Data entries
────
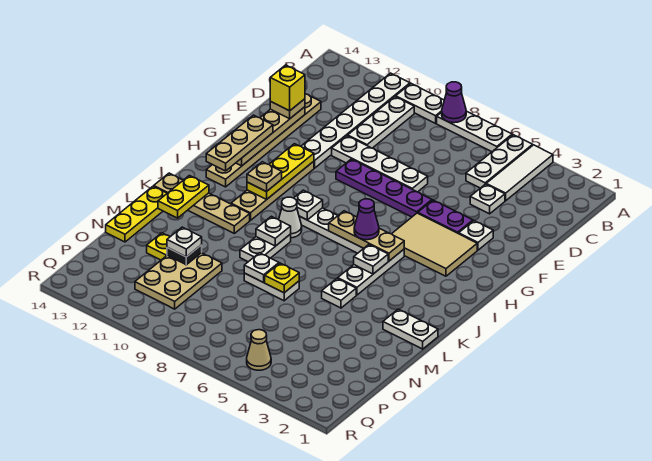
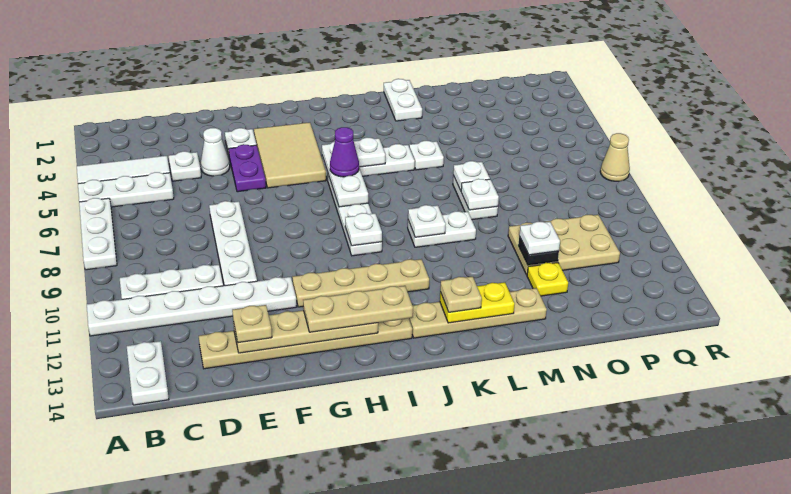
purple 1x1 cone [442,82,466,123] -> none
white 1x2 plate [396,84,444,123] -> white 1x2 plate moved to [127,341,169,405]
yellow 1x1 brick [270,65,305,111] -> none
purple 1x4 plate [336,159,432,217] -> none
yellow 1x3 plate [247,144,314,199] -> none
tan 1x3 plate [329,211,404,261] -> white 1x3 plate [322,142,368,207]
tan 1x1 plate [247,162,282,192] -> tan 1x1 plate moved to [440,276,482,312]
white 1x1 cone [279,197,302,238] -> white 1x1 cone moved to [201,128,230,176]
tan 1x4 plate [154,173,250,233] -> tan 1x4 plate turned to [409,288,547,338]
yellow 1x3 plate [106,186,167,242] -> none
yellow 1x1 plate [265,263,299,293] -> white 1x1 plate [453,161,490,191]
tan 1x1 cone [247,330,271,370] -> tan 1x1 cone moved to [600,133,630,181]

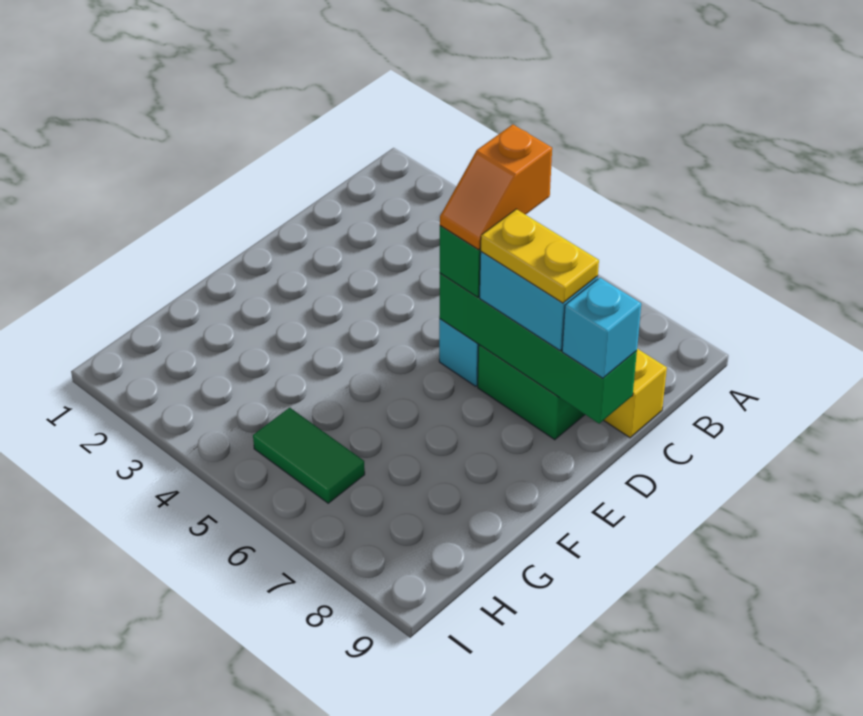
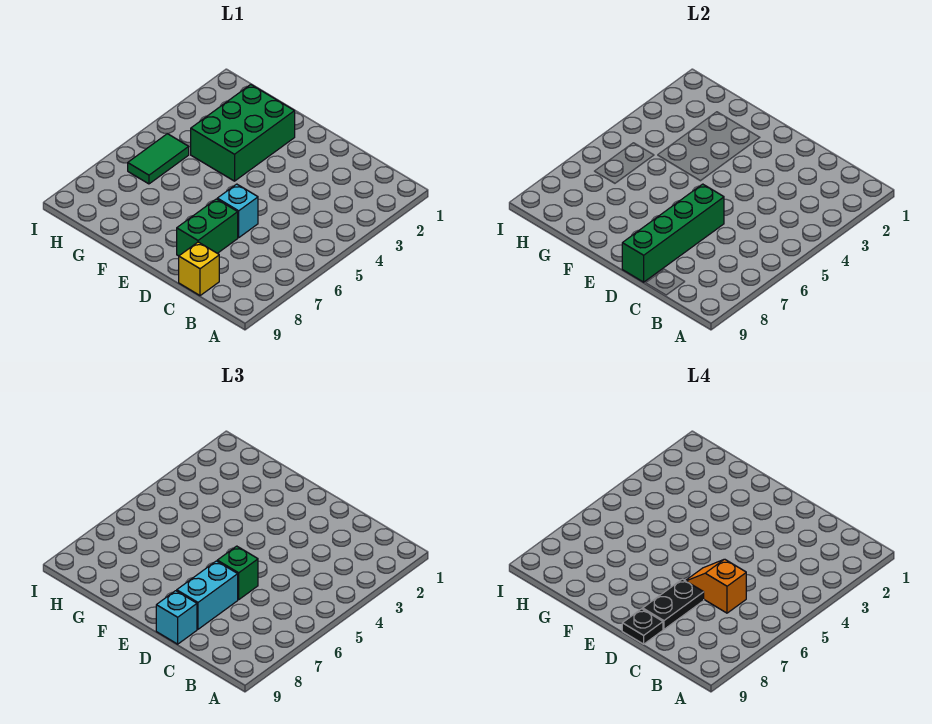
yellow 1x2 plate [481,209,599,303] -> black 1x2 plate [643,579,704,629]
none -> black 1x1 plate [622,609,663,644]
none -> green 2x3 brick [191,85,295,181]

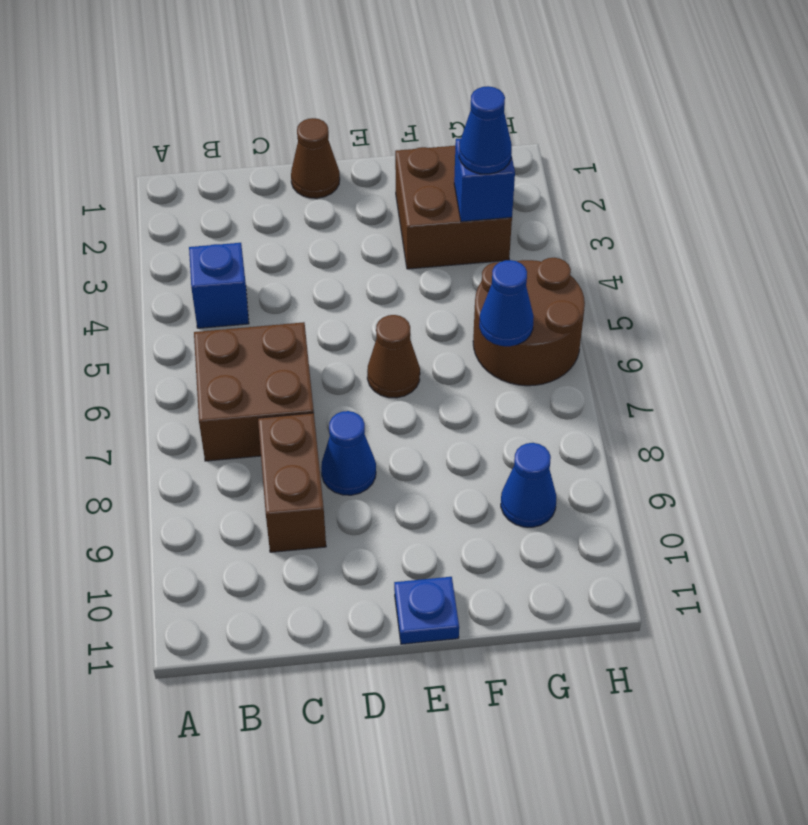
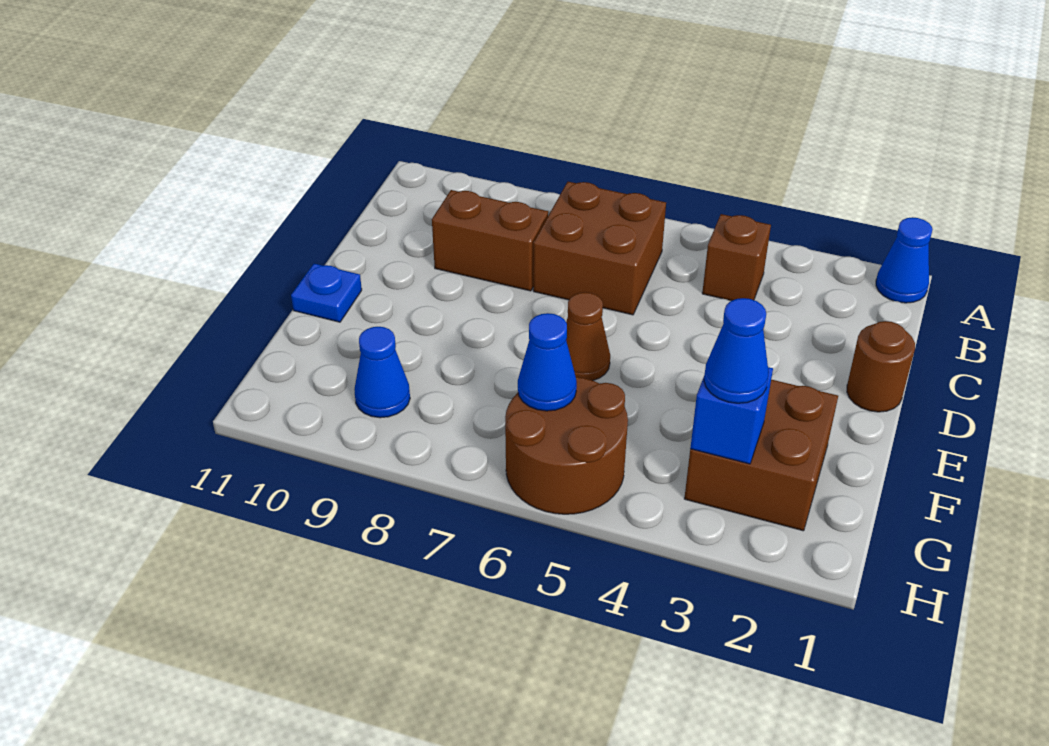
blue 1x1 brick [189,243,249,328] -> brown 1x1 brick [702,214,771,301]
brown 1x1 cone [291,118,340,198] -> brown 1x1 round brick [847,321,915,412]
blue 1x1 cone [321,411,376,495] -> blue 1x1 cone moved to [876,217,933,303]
────
PROBLEM DESCRIPTION
Only the count should be given: the number of lines in the entries above containing the word "moved".

TASK SOLUTION
5